Problem:
Each entry below should be returned exactly as is, with the pictures removed.

(Scene difference descriptions)

- - - -

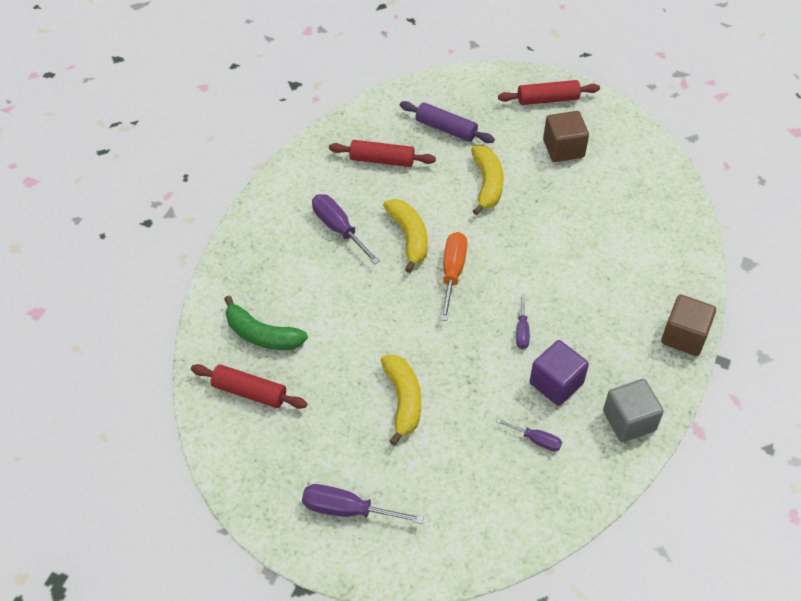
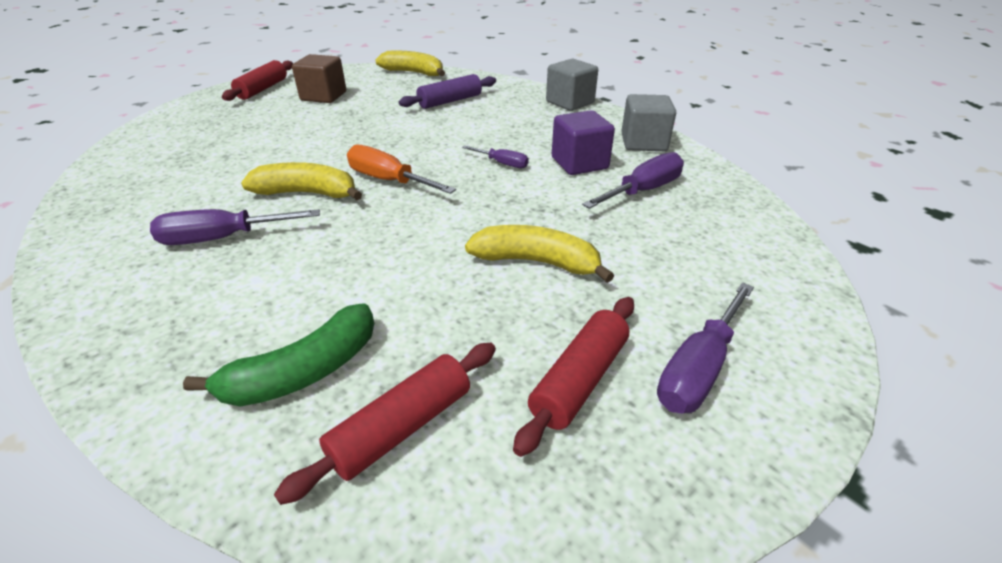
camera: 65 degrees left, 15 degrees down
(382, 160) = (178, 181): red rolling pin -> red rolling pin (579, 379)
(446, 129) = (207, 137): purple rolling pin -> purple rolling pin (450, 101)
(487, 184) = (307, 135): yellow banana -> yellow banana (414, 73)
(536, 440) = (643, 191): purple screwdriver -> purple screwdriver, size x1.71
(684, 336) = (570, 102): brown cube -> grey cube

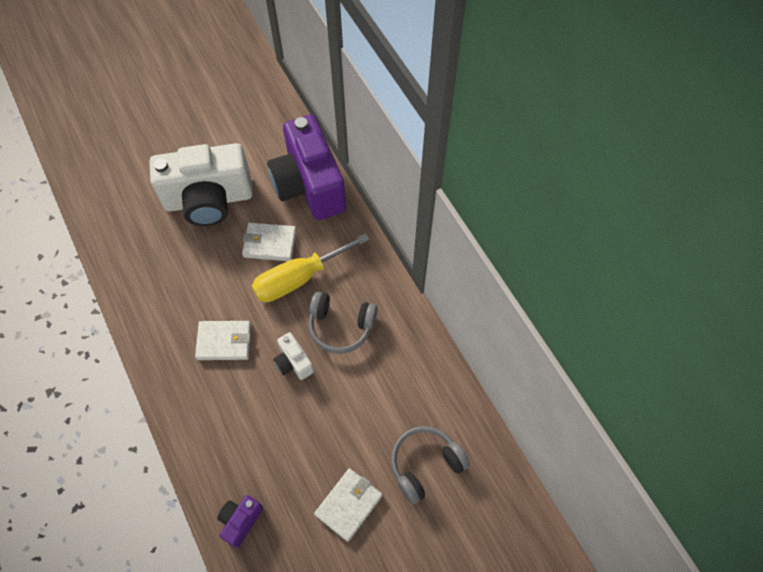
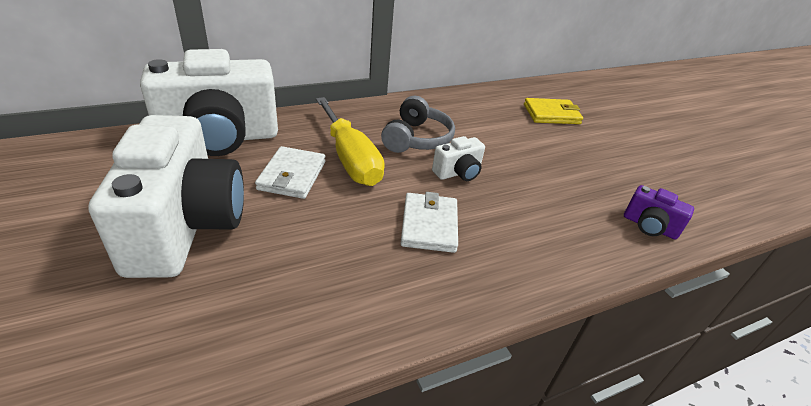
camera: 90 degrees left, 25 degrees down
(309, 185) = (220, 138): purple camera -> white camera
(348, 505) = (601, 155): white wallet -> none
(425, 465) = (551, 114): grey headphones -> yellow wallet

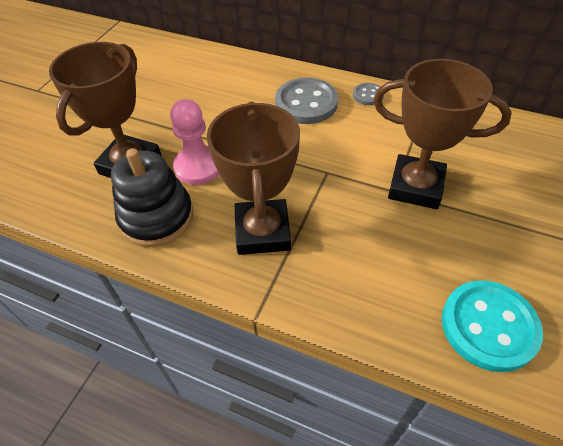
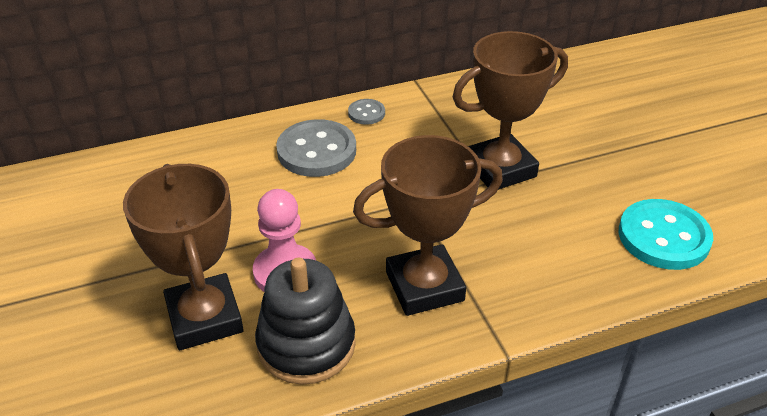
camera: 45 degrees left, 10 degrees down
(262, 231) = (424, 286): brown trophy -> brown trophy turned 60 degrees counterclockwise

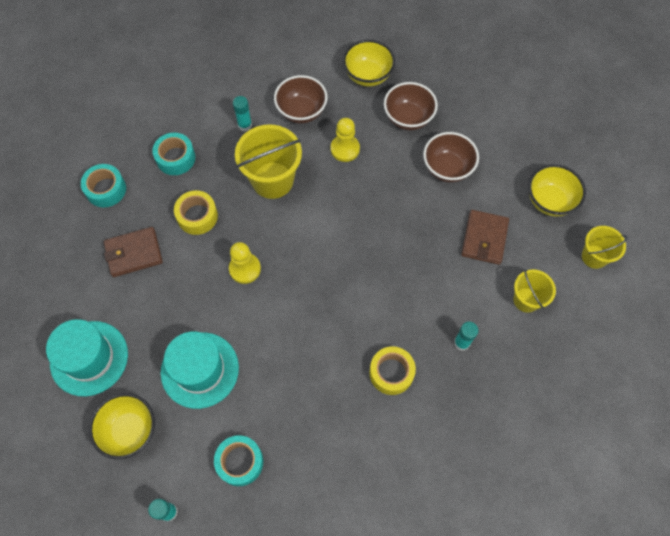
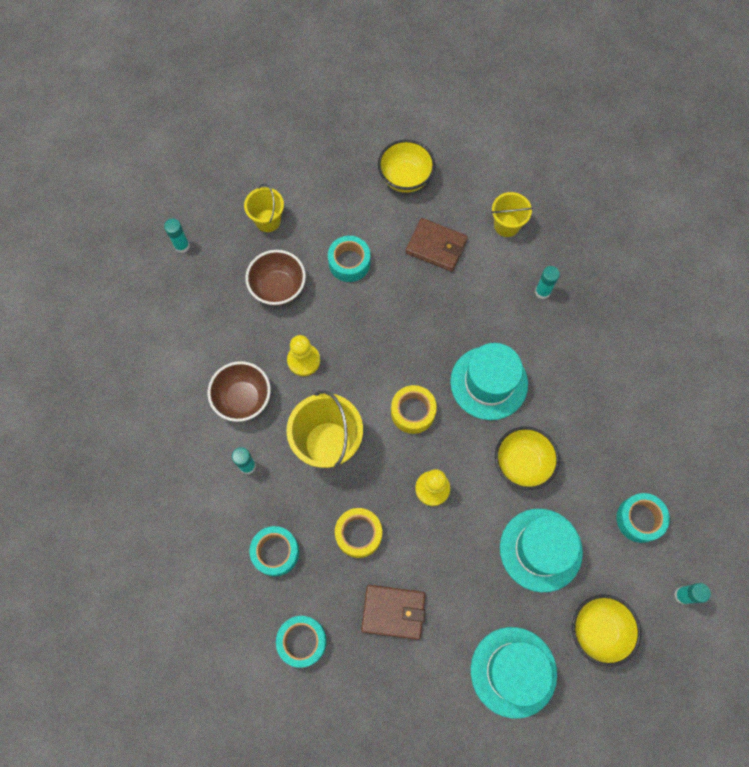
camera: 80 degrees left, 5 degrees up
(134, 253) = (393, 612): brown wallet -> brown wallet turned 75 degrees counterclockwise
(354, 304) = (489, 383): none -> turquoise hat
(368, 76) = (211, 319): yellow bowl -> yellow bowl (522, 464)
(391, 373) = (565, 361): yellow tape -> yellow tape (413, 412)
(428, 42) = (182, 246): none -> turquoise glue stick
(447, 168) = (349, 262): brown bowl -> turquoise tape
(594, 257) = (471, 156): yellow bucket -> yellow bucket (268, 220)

- - - -

Task result:
camera: 65 degrees left, 15 degrees down
(382, 160) = (178, 181): red rolling pin -> red rolling pin (579, 379)
(446, 129) = (207, 137): purple rolling pin -> purple rolling pin (450, 101)
(487, 184) = (307, 135): yellow banana -> yellow banana (414, 73)
(536, 440) = (643, 191): purple screwdriver -> purple screwdriver, size x1.71
(684, 336) = (570, 102): brown cube -> grey cube

camera: 90 degrees left, 25 degrees down
(309, 185) = (220, 138): purple camera -> white camera
(348, 505) = (601, 155): white wallet -> none
(425, 465) = (551, 114): grey headphones -> yellow wallet

camera: 45 degrees left, 10 degrees down
(262, 231) = (424, 286): brown trophy -> brown trophy turned 60 degrees counterclockwise

camera: 80 degrees left, 5 degrees up
(134, 253) = (393, 612): brown wallet -> brown wallet turned 75 degrees counterclockwise
(354, 304) = (489, 383): none -> turquoise hat
(368, 76) = (211, 319): yellow bowl -> yellow bowl (522, 464)
(391, 373) = (565, 361): yellow tape -> yellow tape (413, 412)
(428, 42) = (182, 246): none -> turquoise glue stick
(447, 168) = (349, 262): brown bowl -> turquoise tape
(594, 257) = (471, 156): yellow bucket -> yellow bucket (268, 220)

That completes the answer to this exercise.